>>>>

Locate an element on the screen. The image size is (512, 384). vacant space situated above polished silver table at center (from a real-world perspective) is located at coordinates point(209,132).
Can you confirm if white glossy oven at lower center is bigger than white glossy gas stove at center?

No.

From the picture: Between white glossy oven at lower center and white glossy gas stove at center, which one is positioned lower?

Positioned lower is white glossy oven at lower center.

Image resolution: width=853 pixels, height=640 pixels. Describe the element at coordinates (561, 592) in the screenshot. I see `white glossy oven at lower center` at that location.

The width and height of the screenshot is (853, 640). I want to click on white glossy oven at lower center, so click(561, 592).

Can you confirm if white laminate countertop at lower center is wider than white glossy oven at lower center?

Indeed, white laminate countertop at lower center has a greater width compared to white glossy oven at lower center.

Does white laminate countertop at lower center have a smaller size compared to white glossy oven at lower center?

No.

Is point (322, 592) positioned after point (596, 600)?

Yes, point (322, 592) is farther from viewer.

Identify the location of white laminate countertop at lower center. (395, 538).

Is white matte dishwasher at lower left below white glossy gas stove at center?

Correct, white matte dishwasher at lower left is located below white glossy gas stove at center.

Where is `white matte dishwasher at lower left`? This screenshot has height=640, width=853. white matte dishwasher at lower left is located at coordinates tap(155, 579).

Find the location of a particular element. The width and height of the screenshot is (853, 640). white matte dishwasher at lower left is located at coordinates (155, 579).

<<<<
>>>>

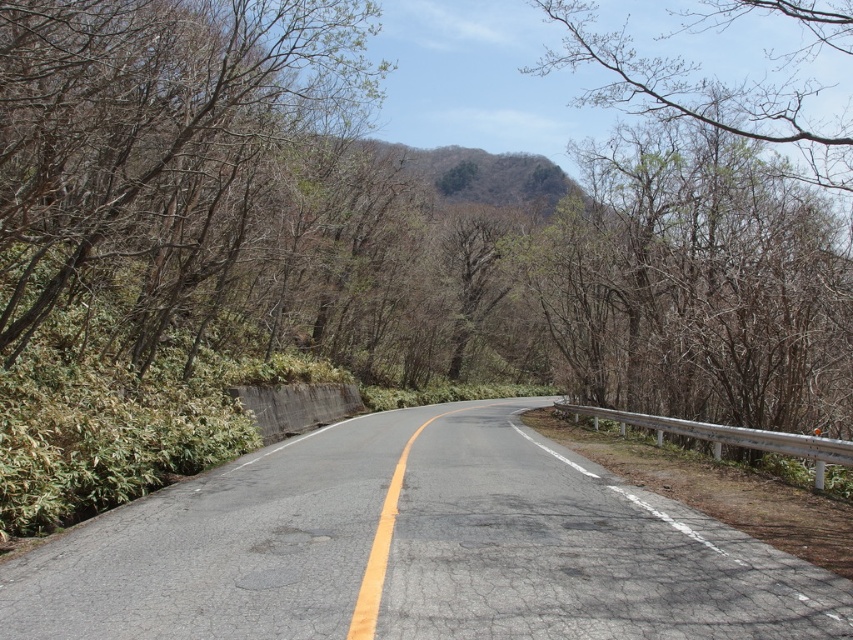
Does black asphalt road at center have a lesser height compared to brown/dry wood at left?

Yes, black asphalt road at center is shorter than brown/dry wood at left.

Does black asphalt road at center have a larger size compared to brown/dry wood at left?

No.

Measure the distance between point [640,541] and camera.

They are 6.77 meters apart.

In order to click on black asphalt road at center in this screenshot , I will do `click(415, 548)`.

<<<<

## Given exercise:
Duplicate the entries starting at the line containing "Locate an element" and ending after the line containing "coordinates tap(155, 579).", inclusive of both.

## Task answer:
Locate an element on the screen. The image size is (512, 384). vacant space situated above polished silver table at center (from a real-world perspective) is located at coordinates point(209,132).
Can you confirm if white glossy oven at lower center is bigger than white glossy gas stove at center?

No.

From the picture: Between white glossy oven at lower center and white glossy gas stove at center, which one is positioned lower?

Positioned lower is white glossy oven at lower center.

Image resolution: width=853 pixels, height=640 pixels. Describe the element at coordinates (561, 592) in the screenshot. I see `white glossy oven at lower center` at that location.

The width and height of the screenshot is (853, 640). I want to click on white glossy oven at lower center, so click(561, 592).

Can you confirm if white laminate countertop at lower center is wider than white glossy oven at lower center?

Indeed, white laminate countertop at lower center has a greater width compared to white glossy oven at lower center.

Does white laminate countertop at lower center have a smaller size compared to white glossy oven at lower center?

No.

Is point (322, 592) positioned after point (596, 600)?

Yes, point (322, 592) is farther from viewer.

Identify the location of white laminate countertop at lower center. (395, 538).

Is white matte dishwasher at lower left below white glossy gas stove at center?

Correct, white matte dishwasher at lower left is located below white glossy gas stove at center.

Where is `white matte dishwasher at lower left`? This screenshot has height=640, width=853. white matte dishwasher at lower left is located at coordinates tap(155, 579).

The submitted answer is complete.